→ **Exercise instructions**: Straight copy, no pictures: transcribe each entry as it stands.

Data records
○ ○ ○ ○
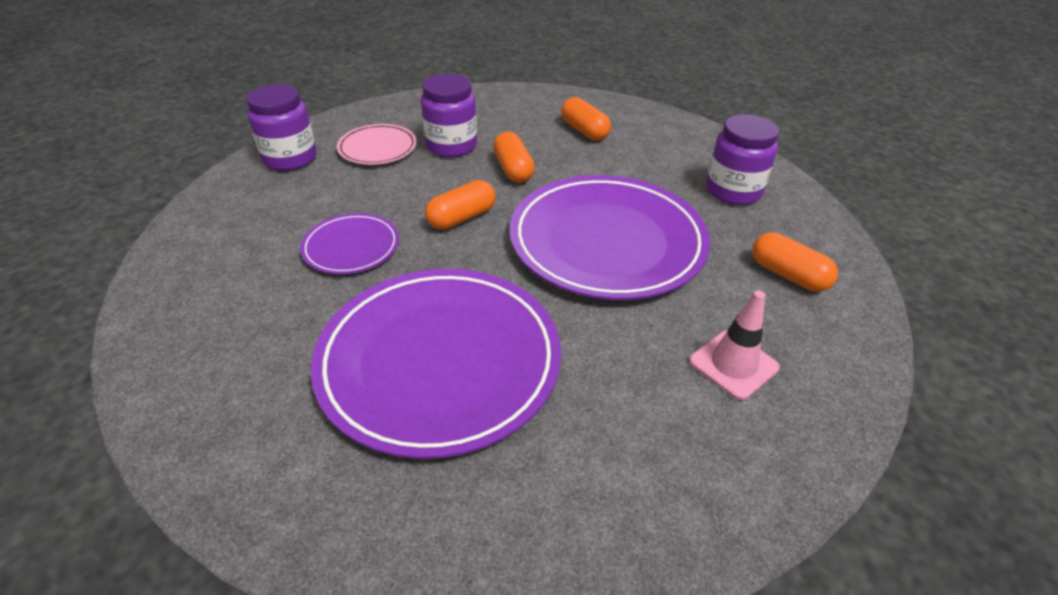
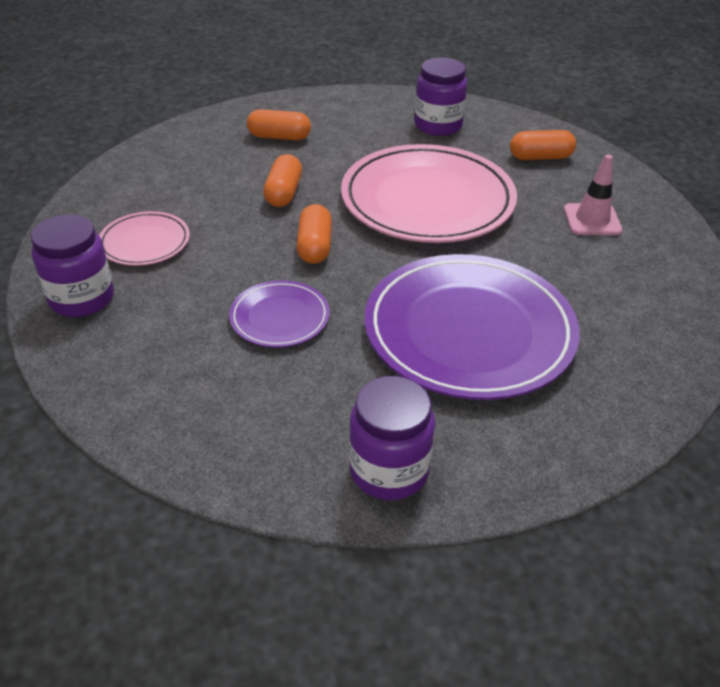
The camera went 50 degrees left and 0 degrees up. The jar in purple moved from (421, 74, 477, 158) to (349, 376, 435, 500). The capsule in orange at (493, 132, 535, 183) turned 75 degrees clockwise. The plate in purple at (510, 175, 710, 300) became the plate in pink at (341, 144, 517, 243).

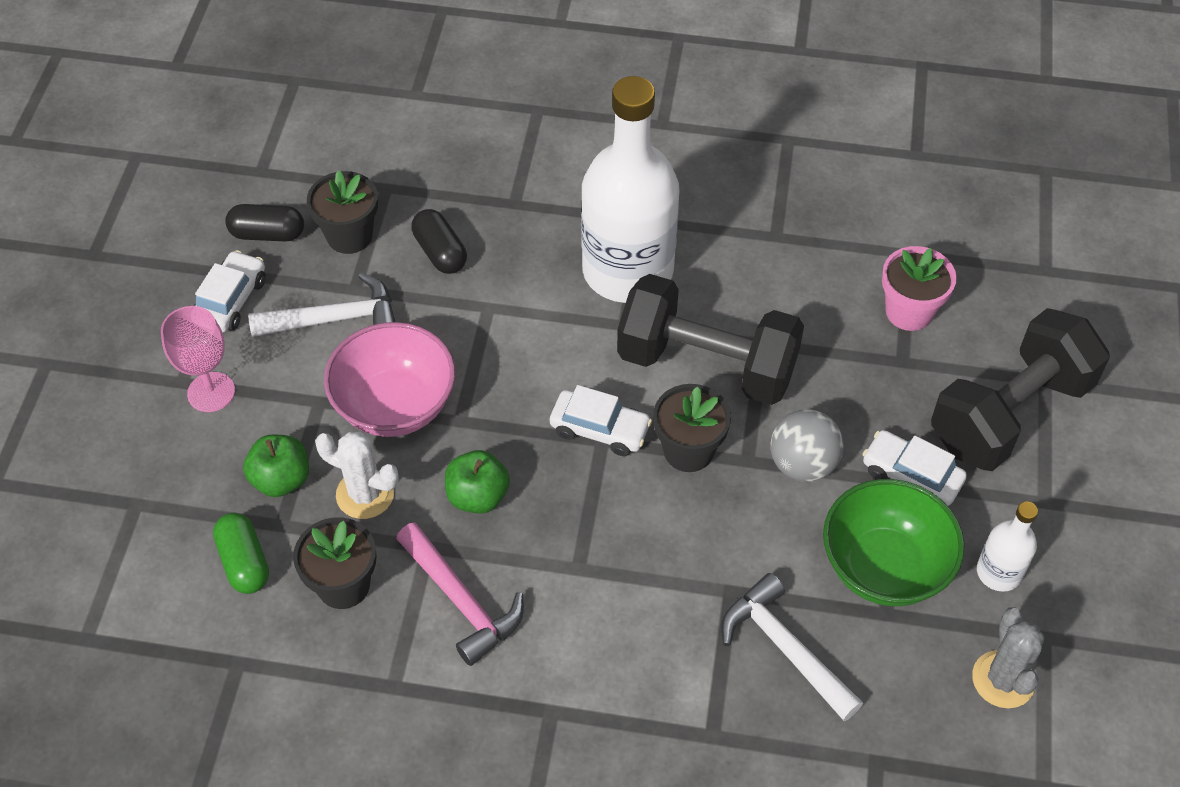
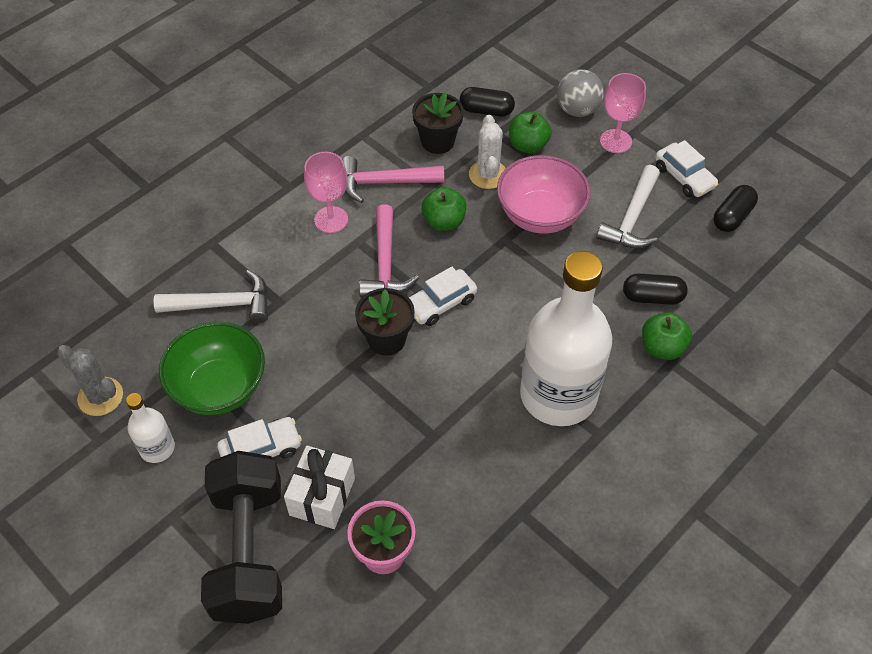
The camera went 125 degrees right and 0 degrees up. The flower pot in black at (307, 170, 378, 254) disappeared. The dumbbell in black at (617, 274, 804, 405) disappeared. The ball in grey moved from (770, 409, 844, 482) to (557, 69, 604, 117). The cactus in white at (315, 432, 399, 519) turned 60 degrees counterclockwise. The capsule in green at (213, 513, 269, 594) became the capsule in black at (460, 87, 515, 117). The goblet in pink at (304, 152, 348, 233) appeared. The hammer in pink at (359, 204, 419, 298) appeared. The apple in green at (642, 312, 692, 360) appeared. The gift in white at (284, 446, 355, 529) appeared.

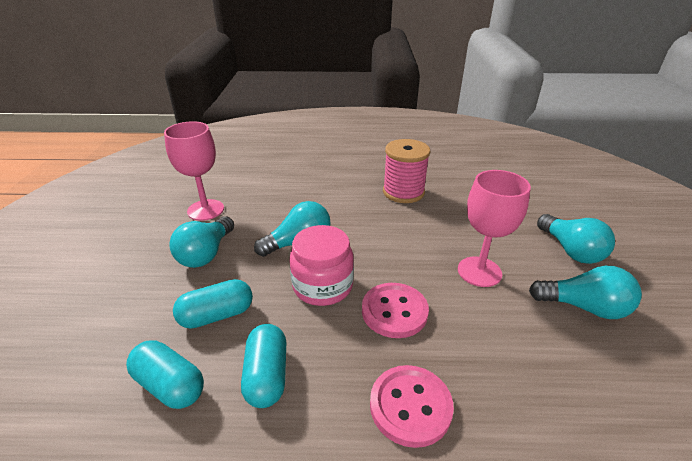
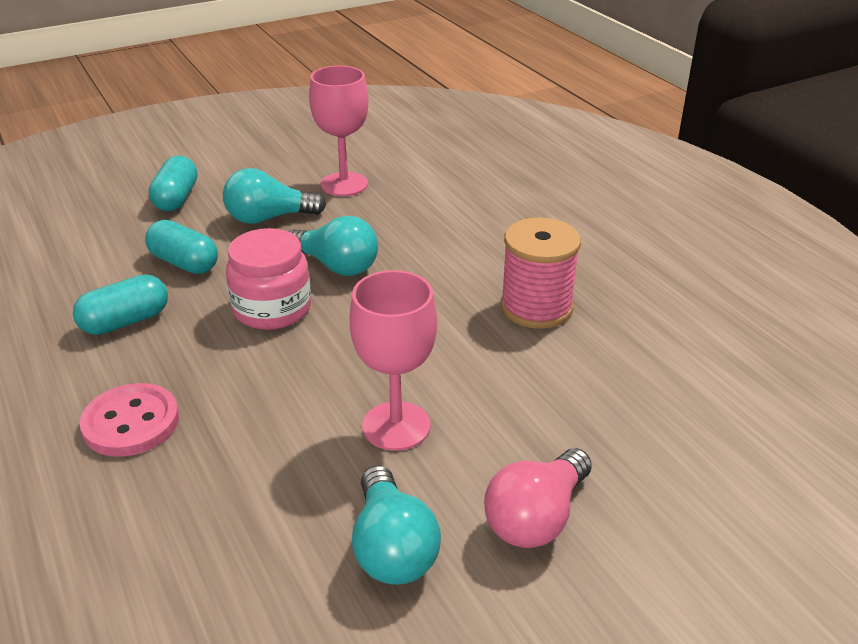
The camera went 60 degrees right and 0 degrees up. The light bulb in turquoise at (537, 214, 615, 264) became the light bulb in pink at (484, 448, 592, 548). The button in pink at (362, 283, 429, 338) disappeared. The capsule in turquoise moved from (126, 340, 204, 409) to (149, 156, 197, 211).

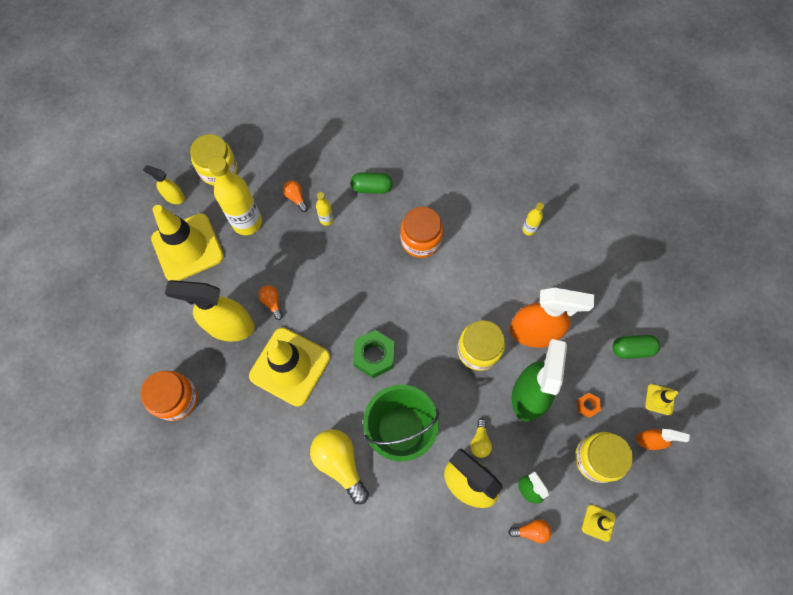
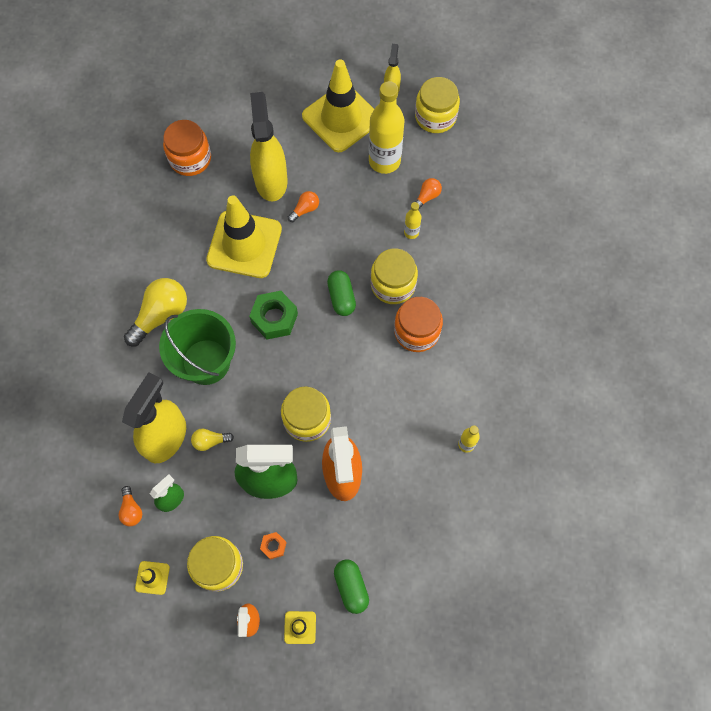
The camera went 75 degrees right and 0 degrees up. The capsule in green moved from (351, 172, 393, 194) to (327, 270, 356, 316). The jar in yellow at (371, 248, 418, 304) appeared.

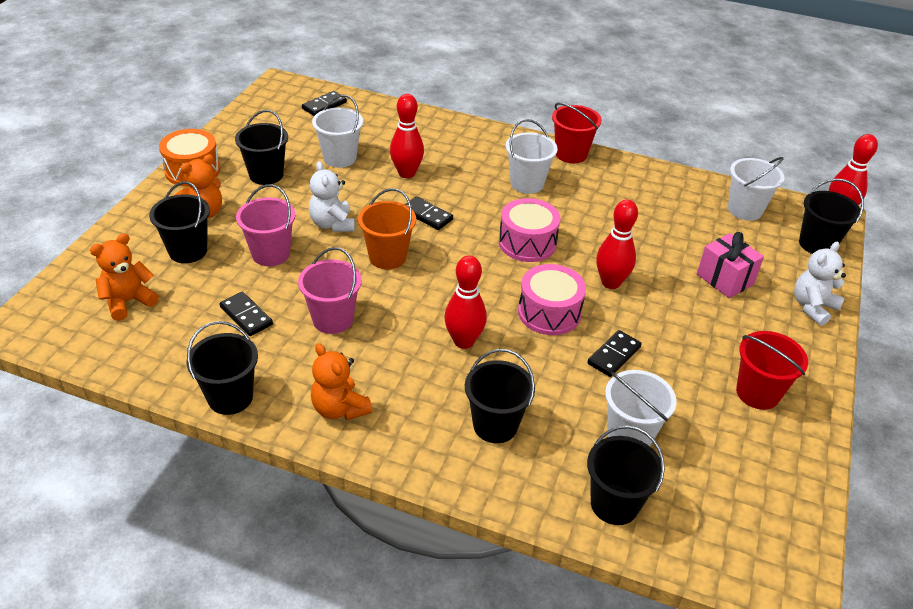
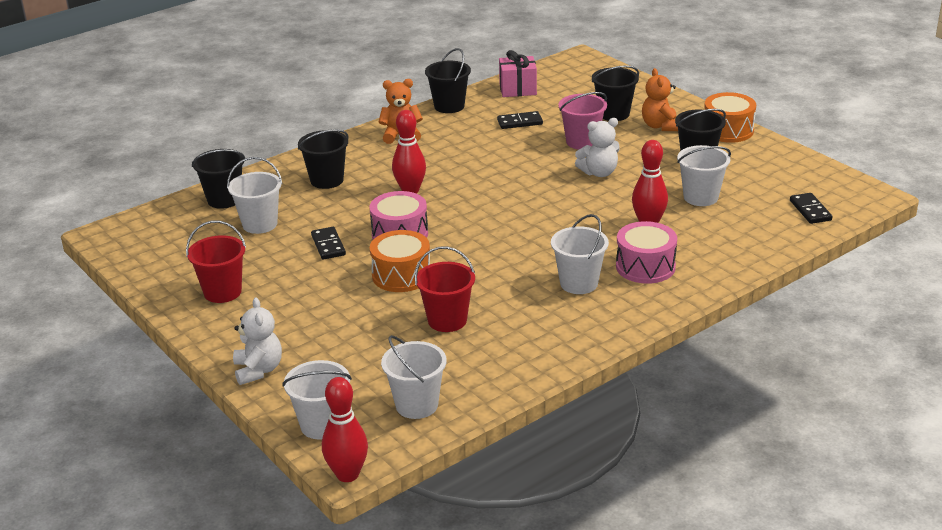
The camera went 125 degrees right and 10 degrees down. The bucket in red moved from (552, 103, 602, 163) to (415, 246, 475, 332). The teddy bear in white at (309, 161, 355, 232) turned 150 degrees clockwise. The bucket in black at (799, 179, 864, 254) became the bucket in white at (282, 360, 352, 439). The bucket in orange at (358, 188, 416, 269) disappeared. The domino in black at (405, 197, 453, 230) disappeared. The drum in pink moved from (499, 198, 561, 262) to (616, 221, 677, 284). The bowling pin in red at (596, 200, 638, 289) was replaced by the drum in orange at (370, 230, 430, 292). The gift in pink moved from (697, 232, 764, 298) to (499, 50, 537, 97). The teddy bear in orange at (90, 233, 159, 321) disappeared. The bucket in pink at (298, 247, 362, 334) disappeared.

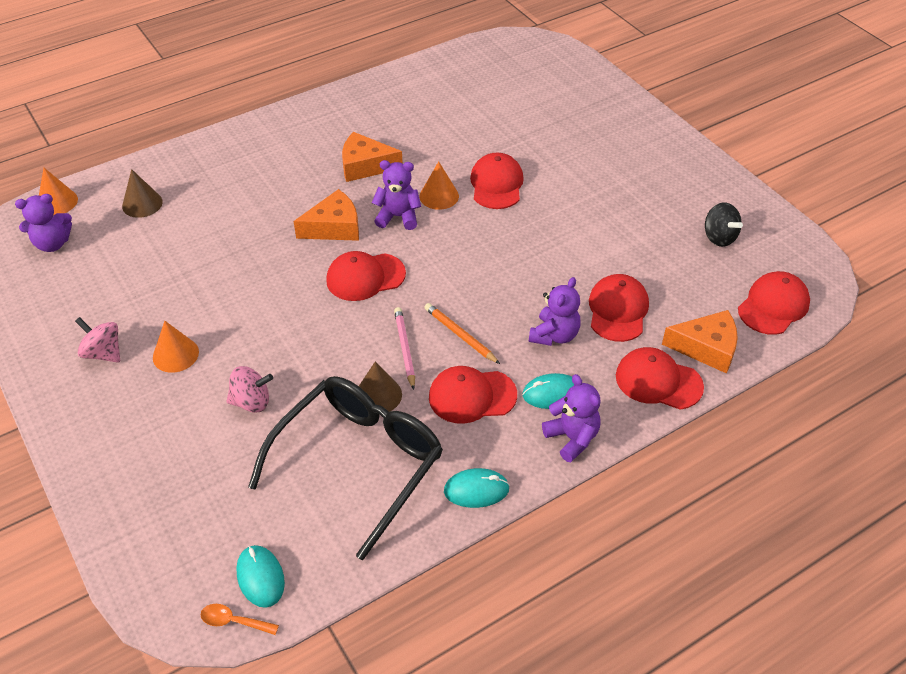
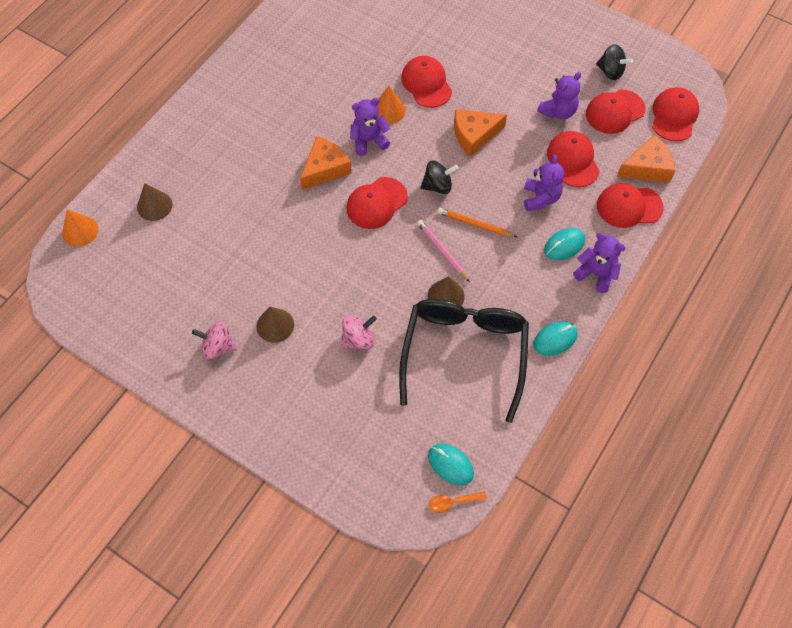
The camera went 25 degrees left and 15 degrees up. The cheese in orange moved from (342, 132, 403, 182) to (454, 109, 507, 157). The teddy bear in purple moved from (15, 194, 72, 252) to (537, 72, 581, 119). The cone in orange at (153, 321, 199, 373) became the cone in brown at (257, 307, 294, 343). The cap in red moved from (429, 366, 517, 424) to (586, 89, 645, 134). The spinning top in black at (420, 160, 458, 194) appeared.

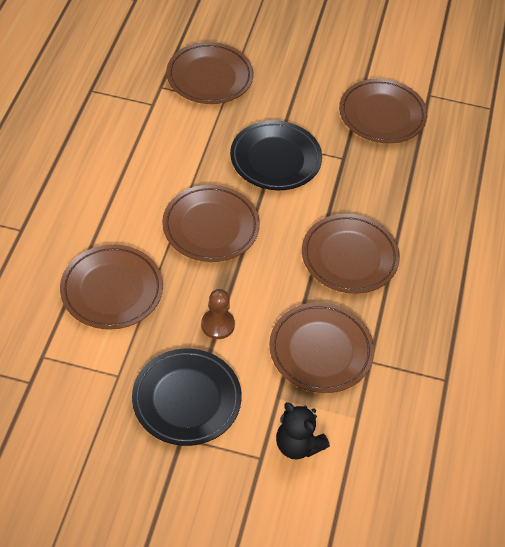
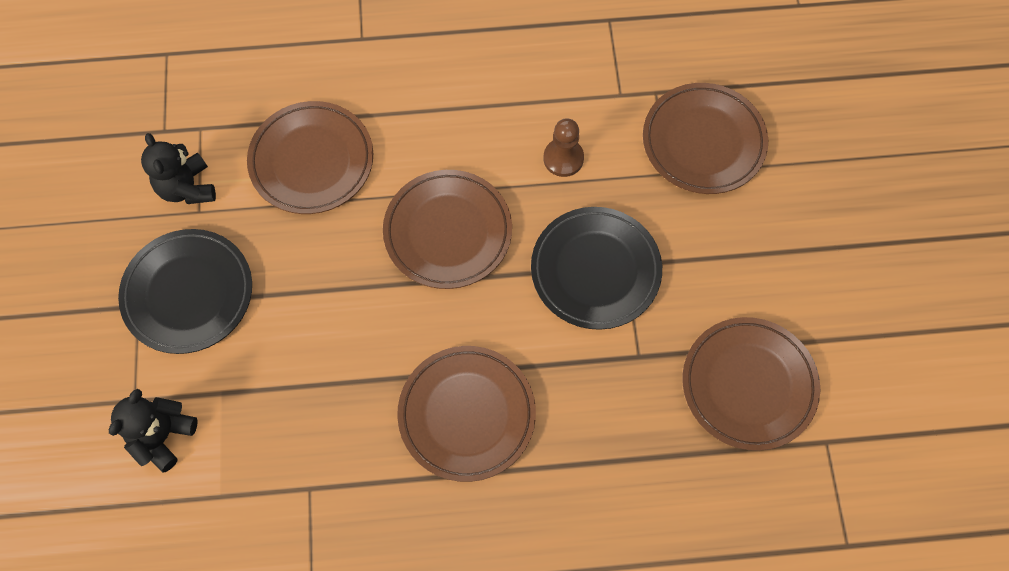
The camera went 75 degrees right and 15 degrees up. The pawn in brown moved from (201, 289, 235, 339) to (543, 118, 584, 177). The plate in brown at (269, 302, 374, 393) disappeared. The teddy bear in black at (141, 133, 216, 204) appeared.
○ ○ ○ ○
→ **Result of this task**:
The camera went 50 degrees left and 0 degrees up. The jar in purple moved from (421, 74, 477, 158) to (349, 376, 435, 500). The capsule in orange at (493, 132, 535, 183) turned 75 degrees clockwise. The plate in purple at (510, 175, 710, 300) became the plate in pink at (341, 144, 517, 243).

The camera went 125 degrees right and 0 degrees up. The flower pot in black at (307, 170, 378, 254) disappeared. The dumbbell in black at (617, 274, 804, 405) disappeared. The ball in grey moved from (770, 409, 844, 482) to (557, 69, 604, 117). The cactus in white at (315, 432, 399, 519) turned 60 degrees counterclockwise. The capsule in green at (213, 513, 269, 594) became the capsule in black at (460, 87, 515, 117). The goblet in pink at (304, 152, 348, 233) appeared. The hammer in pink at (359, 204, 419, 298) appeared. The apple in green at (642, 312, 692, 360) appeared. The gift in white at (284, 446, 355, 529) appeared.

The camera went 60 degrees right and 0 degrees up. The light bulb in turquoise at (537, 214, 615, 264) became the light bulb in pink at (484, 448, 592, 548). The button in pink at (362, 283, 429, 338) disappeared. The capsule in turquoise moved from (126, 340, 204, 409) to (149, 156, 197, 211).

The camera went 75 degrees right and 0 degrees up. The capsule in green moved from (351, 172, 393, 194) to (327, 270, 356, 316). The jar in yellow at (371, 248, 418, 304) appeared.

The camera went 125 degrees right and 10 degrees down. The bucket in red moved from (552, 103, 602, 163) to (415, 246, 475, 332). The teddy bear in white at (309, 161, 355, 232) turned 150 degrees clockwise. The bucket in black at (799, 179, 864, 254) became the bucket in white at (282, 360, 352, 439). The bucket in orange at (358, 188, 416, 269) disappeared. The domino in black at (405, 197, 453, 230) disappeared. The drum in pink moved from (499, 198, 561, 262) to (616, 221, 677, 284). The bowling pin in red at (596, 200, 638, 289) was replaced by the drum in orange at (370, 230, 430, 292). The gift in pink moved from (697, 232, 764, 298) to (499, 50, 537, 97). The teddy bear in orange at (90, 233, 159, 321) disappeared. The bucket in pink at (298, 247, 362, 334) disappeared.

The camera went 25 degrees left and 15 degrees up. The cheese in orange moved from (342, 132, 403, 182) to (454, 109, 507, 157). The teddy bear in purple moved from (15, 194, 72, 252) to (537, 72, 581, 119). The cone in orange at (153, 321, 199, 373) became the cone in brown at (257, 307, 294, 343). The cap in red moved from (429, 366, 517, 424) to (586, 89, 645, 134). The spinning top in black at (420, 160, 458, 194) appeared.

The camera went 75 degrees right and 15 degrees up. The pawn in brown moved from (201, 289, 235, 339) to (543, 118, 584, 177). The plate in brown at (269, 302, 374, 393) disappeared. The teddy bear in black at (141, 133, 216, 204) appeared.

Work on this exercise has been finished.